== Work item ==
Return the listing below unchanged, minus its pictures.

== Recorded information ==
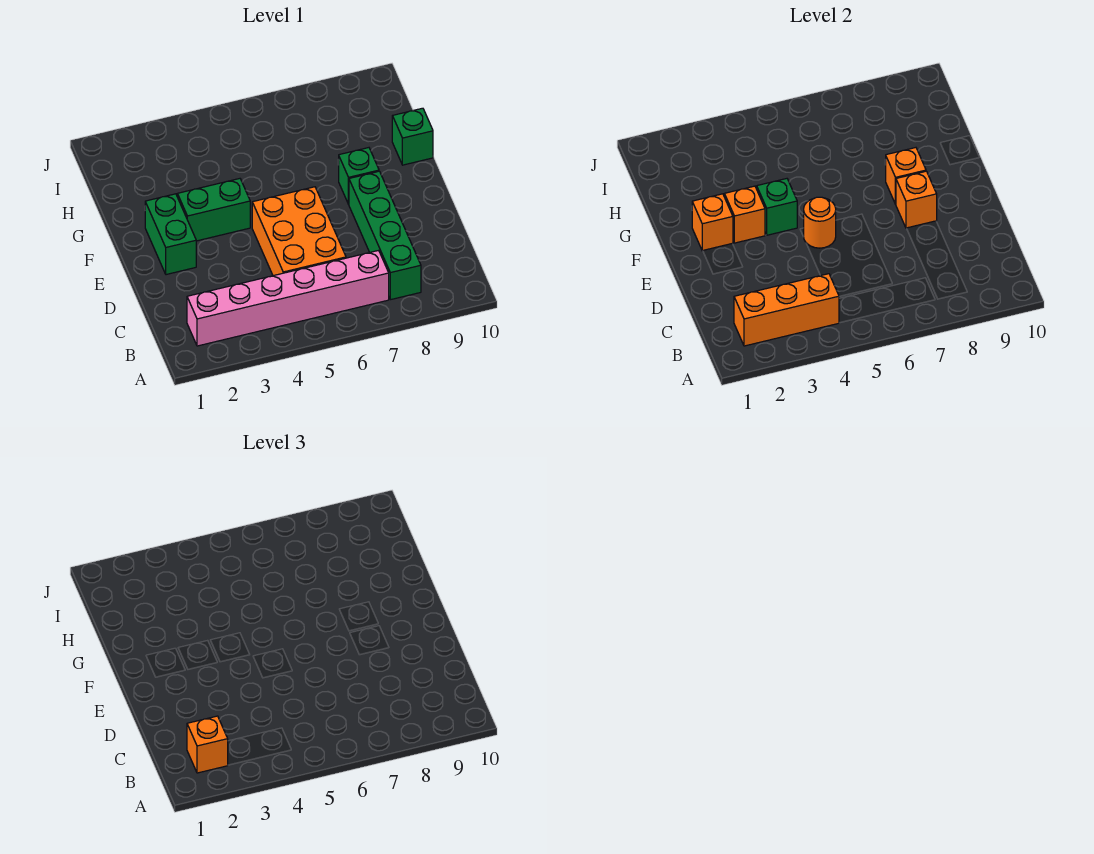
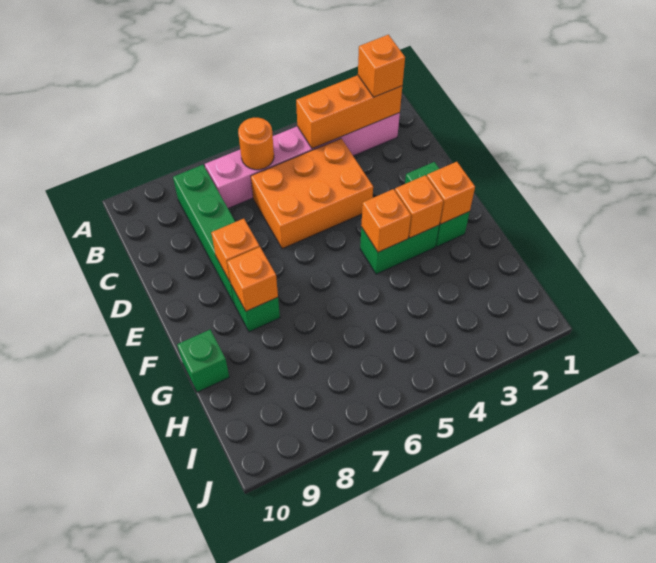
orange brick C5:E6 level 1 -> orange brick C4:D6 level 1
orange round brick E5 level 2 -> orange round brick B6 level 2
green brick F4 level 2 -> orange brick F4 level 2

== Completed task ==
orange brick C5:E6 level 1 -> orange brick C4:D6 level 1
orange round brick E5 level 2 -> orange round brick B6 level 2
green brick F4 level 2 -> orange brick F4 level 2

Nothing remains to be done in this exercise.